> _TASK TO CARRY OUT_: In the records, find each line where "brown" occurs, and copy it.

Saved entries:
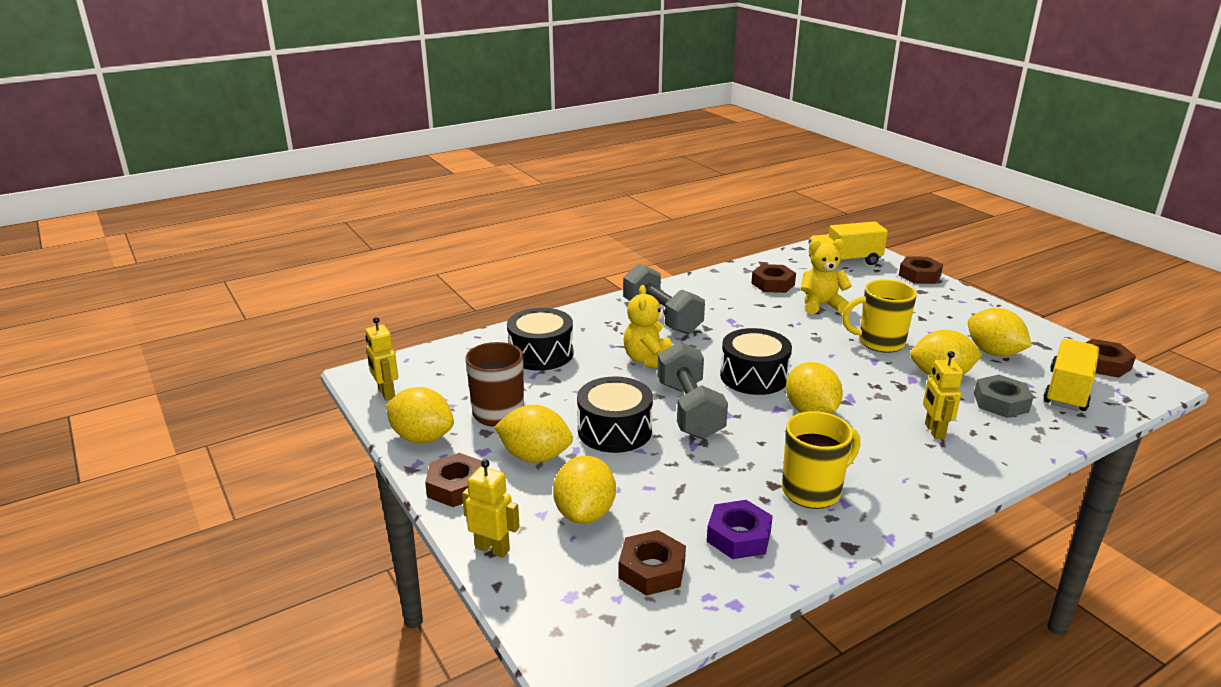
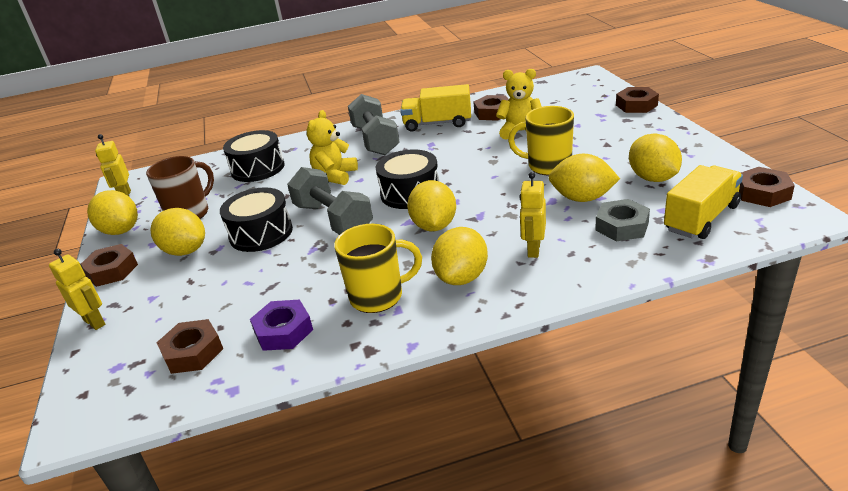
camera: 20 degrees right, 5 degrees up
yellow lemon [553,456,616,524] -> yellow lemon moved to [431,227,488,285]
grey dumbbell [657,341,728,439] -> grey dumbbell turned 45 degrees counterclockwise [287,167,373,235]
yellow truck [808,221,888,265] -> yellow truck moved to [400,84,471,132]

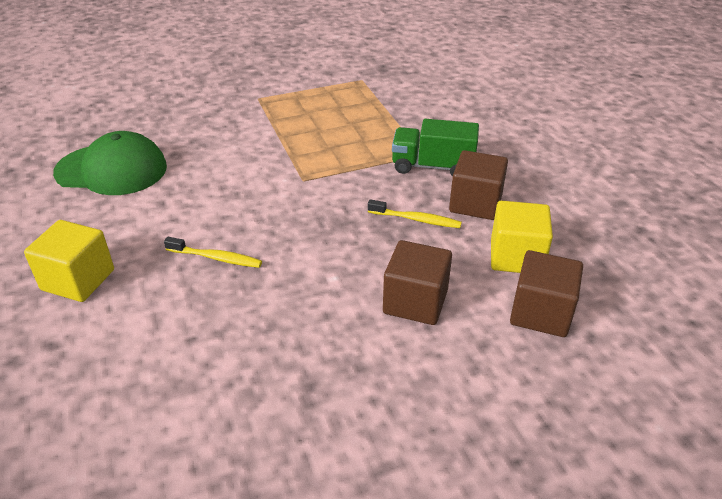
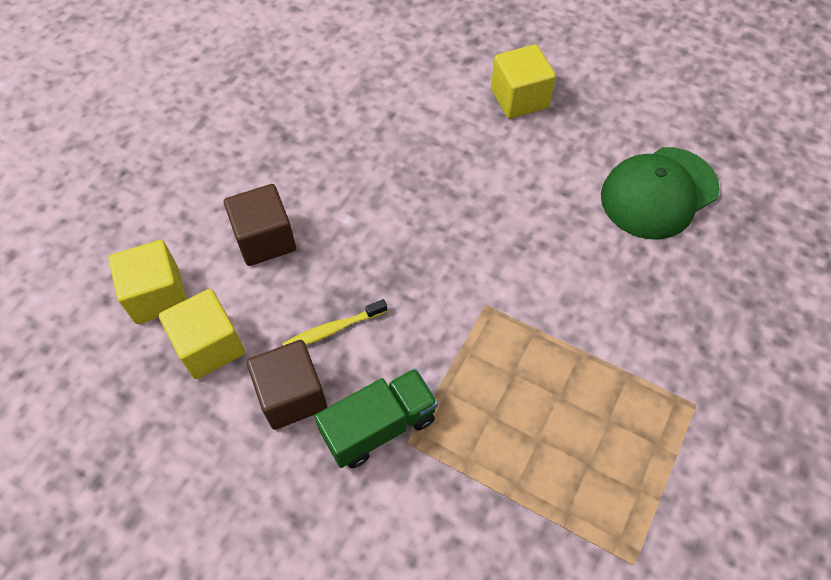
camera: 140 degrees right, 20 degrees up
yellow toothbrush [164,237,262,268] -> none
brown cube [510,250,583,337] -> yellow cube [108,240,187,324]

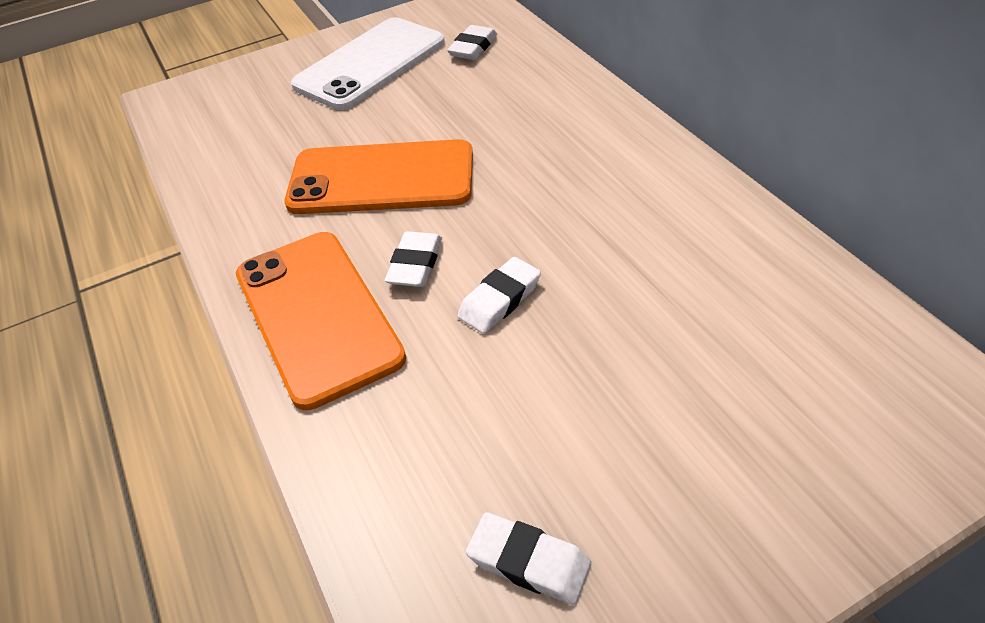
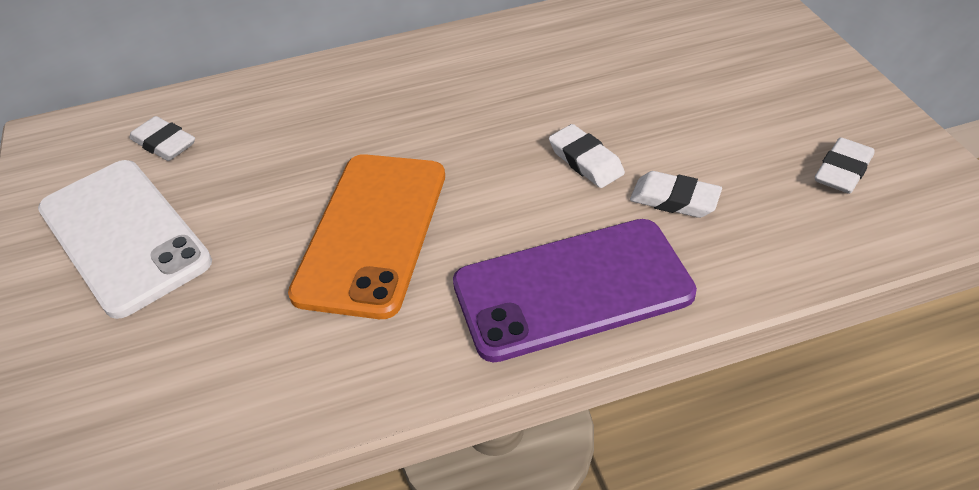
camera: 80 degrees left, 0 degrees up
orange phone [236,232,406,410] -> purple phone [453,219,697,362]
white eraser [385,231,442,287] -> white eraser moved to [630,171,722,218]

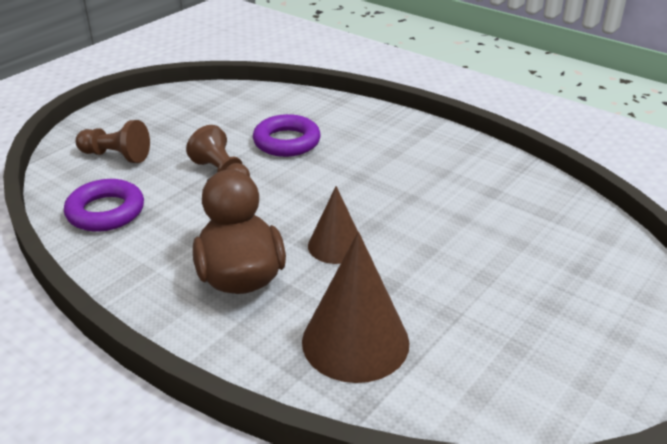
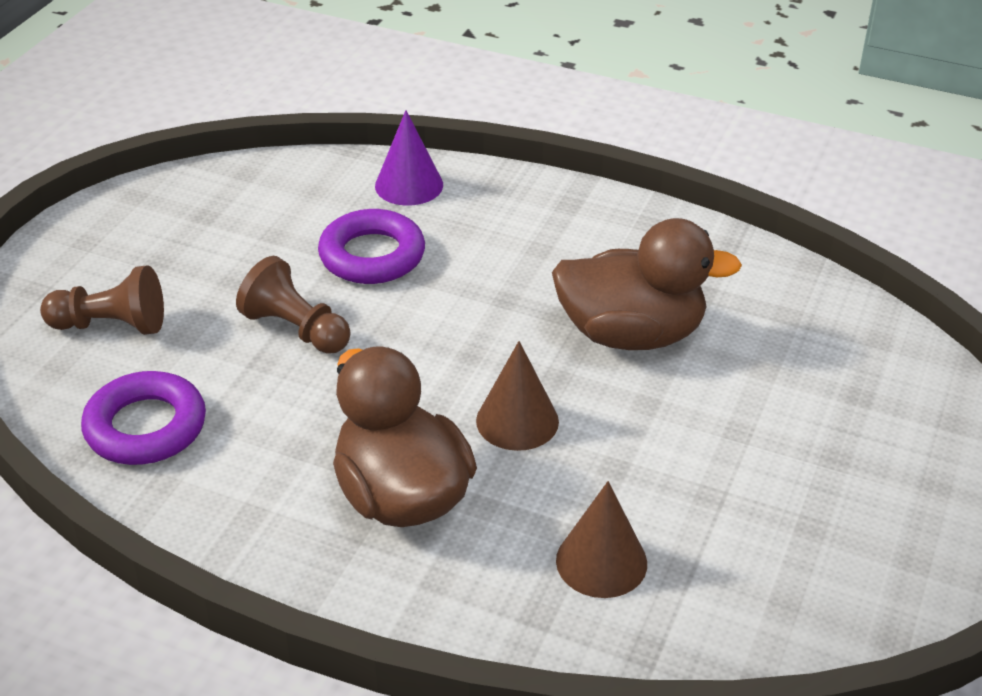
camera: 15 degrees left, 5 degrees up
brown cone [302,232,409,383] -> brown cone [556,481,647,598], size x0.61
none -> purple cone [375,110,443,206]
none -> brown duck [552,218,742,350]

> _WRITTEN RESPONSE_:
brown cube [510,250,583,337] -> yellow cube [108,240,187,324]
brown cone [302,232,409,383] -> brown cone [556,481,647,598], size x0.61
none -> brown duck [552,218,742,350]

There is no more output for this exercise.